Required work: Exactly the lines from the one containing "delete | peón" through the end of the entries, both ends included, are to be output.
(Beginning of Record set)
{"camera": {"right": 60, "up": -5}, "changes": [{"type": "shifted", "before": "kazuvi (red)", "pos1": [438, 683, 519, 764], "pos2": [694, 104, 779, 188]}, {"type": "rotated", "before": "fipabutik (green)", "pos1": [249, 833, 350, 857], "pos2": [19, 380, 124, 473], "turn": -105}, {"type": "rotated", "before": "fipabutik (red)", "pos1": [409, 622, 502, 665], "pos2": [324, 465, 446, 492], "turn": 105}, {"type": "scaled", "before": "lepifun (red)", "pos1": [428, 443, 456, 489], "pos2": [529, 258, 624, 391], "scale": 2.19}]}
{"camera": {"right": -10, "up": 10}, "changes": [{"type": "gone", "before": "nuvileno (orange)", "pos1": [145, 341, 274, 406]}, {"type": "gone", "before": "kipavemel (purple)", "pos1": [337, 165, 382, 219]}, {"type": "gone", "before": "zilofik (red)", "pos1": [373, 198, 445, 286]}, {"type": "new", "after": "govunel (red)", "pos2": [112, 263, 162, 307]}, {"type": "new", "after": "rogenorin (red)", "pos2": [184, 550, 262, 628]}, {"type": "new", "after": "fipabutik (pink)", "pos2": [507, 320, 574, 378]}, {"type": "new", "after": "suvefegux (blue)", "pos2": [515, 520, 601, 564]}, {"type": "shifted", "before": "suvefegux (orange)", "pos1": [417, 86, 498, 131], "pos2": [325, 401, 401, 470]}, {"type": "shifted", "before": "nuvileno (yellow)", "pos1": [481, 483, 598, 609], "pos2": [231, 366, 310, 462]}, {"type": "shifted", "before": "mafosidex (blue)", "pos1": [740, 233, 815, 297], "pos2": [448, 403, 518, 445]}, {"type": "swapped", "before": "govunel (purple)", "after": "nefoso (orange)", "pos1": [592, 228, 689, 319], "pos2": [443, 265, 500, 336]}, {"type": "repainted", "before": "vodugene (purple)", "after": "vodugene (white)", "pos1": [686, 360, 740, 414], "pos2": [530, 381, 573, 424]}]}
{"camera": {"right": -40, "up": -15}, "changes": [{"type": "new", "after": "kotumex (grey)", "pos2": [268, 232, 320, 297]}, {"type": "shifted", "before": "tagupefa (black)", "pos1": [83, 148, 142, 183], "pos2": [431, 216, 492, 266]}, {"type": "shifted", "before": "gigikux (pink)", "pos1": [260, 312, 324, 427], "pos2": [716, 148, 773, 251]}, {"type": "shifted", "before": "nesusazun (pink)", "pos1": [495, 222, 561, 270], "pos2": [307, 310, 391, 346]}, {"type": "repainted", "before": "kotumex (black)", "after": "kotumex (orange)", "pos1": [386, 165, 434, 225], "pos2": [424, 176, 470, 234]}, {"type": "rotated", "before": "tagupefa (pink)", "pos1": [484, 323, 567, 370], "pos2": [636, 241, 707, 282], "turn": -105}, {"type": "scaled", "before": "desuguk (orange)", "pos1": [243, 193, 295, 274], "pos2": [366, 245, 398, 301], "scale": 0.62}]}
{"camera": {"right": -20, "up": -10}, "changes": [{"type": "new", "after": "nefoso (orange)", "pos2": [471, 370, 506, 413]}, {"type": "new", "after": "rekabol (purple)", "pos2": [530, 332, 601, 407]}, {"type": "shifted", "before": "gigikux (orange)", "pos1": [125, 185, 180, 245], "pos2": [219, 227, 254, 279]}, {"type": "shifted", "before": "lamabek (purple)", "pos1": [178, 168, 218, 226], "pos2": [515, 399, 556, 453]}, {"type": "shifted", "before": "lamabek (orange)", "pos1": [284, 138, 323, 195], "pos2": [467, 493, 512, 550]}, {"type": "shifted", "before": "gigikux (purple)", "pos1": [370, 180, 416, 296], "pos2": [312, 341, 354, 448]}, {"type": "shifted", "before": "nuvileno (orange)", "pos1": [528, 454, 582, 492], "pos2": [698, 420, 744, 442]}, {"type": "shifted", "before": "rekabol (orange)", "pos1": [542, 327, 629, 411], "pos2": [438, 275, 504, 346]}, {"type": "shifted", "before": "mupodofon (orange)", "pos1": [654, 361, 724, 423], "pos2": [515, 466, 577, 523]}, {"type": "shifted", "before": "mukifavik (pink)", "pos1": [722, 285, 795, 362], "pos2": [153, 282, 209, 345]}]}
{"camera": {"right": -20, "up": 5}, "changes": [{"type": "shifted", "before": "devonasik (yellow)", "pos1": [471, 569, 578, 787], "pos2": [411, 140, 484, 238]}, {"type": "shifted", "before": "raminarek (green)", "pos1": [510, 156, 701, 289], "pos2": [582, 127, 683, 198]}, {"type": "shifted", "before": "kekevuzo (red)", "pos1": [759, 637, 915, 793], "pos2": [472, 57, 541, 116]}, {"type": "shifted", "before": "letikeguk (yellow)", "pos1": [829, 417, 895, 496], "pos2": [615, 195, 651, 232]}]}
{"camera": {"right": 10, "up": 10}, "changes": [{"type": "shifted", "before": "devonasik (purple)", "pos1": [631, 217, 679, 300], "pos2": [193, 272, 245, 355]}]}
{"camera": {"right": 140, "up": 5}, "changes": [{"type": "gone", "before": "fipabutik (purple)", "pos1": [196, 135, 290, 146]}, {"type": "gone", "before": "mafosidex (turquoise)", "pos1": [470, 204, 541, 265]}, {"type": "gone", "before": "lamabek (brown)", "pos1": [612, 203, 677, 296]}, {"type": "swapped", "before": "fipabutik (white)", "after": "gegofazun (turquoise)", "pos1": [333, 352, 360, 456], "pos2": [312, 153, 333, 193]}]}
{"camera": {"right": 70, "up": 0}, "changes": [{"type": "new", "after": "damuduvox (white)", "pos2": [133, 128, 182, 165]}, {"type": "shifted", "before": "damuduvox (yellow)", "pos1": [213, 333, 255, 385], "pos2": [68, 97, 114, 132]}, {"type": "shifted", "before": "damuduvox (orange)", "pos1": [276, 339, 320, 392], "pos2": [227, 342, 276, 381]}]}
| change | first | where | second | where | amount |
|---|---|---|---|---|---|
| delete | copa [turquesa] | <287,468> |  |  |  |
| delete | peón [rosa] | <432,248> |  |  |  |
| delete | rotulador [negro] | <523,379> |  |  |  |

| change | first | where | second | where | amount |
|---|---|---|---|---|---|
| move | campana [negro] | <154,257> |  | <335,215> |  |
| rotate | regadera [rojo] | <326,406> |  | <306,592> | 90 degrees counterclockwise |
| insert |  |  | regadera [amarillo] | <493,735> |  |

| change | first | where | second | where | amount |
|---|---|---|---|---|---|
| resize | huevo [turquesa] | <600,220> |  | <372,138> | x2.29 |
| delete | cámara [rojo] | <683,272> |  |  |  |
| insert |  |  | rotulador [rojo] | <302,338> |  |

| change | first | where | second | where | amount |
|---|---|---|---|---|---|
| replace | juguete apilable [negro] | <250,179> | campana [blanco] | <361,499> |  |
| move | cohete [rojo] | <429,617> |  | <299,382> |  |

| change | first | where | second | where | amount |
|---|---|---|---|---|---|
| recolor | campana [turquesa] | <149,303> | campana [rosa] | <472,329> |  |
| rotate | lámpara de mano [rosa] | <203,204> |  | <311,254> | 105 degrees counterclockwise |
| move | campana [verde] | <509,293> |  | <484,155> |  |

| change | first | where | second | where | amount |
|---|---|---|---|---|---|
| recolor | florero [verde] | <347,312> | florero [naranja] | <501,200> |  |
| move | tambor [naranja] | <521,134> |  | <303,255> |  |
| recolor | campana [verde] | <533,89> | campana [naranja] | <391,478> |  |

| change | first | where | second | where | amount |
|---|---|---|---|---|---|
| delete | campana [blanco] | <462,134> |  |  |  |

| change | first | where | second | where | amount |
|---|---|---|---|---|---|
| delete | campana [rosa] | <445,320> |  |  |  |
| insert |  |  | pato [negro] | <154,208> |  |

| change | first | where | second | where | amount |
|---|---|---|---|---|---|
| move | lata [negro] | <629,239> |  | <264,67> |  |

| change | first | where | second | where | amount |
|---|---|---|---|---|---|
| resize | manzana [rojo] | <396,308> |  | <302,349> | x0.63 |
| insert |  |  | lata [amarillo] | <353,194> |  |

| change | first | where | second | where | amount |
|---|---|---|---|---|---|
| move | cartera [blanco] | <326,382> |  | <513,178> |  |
(End of Record set)
Solution to the exercise:
| delete | peón [rosa] | <432,248> |  |  |  |
| delete | rotulador [negro] | <523,379> |  |  |  |

| change | first | where | second | where | amount |
|---|---|---|---|---|---|
| move | campana [negro] | <154,257> |  | <335,215> |  |
| rotate | regadera [rojo] | <326,406> |  | <306,592> | 90 degrees counterclockwise |
| insert |  |  | regadera [amarillo] | <493,735> |  |

| change | first | where | second | where | amount |
|---|---|---|---|---|---|
| resize | huevo [turquesa] | <600,220> |  | <372,138> | x2.29 |
| delete | cámara [rojo] | <683,272> |  |  |  |
| insert |  |  | rotulador [rojo] | <302,338> |  |

| change | first | where | second | where | amount |
|---|---|---|---|---|---|
| replace | juguete apilable [negro] | <250,179> | campana [blanco] | <361,499> |  |
| move | cohete [rojo] | <429,617> |  | <299,382> |  |

| change | first | where | second | where | amount |
|---|---|---|---|---|---|
| recolor | campana [turquesa] | <149,303> | campana [rosa] | <472,329> |  |
| rotate | lámpara de mano [rosa] | <203,204> |  | <311,254> | 105 degrees counterclockwise |
| move | campana [verde] | <509,293> |  | <484,155> |  |

| change | first | where | second | where | amount |
|---|---|---|---|---|---|
| recolor | florero [verde] | <347,312> | florero [naranja] | <501,200> |  |
| move | tambor [naranja] | <521,134> |  | <303,255> |  |
| recolor | campana [verde] | <533,89> | campana [naranja] | <391,478> |  |

| change | first | where | second | where | amount |
|---|---|---|---|---|---|
| delete | campana [blanco] | <462,134> |  |  |  |

| change | first | where | second | where | amount |
|---|---|---|---|---|---|
| delete | campana [rosa] | <445,320> |  |  |  |
| insert |  |  | pato [negro] | <154,208> |  |

| change | first | where | second | where | amount |
|---|---|---|---|---|---|
| move | lata [negro] | <629,239> |  | <264,67> |  |

| change | first | where | second | where | amount |
|---|---|---|---|---|---|
| resize | manzana [rojo] | <396,308> |  | <302,349> | x0.63 |
| insert |  |  | lata [amarillo] | <353,194> |  |

| change | first | where | second | where | amount |
|---|---|---|---|---|---|
| move | cartera [blanco] | <326,382> |  | <513,178> |  |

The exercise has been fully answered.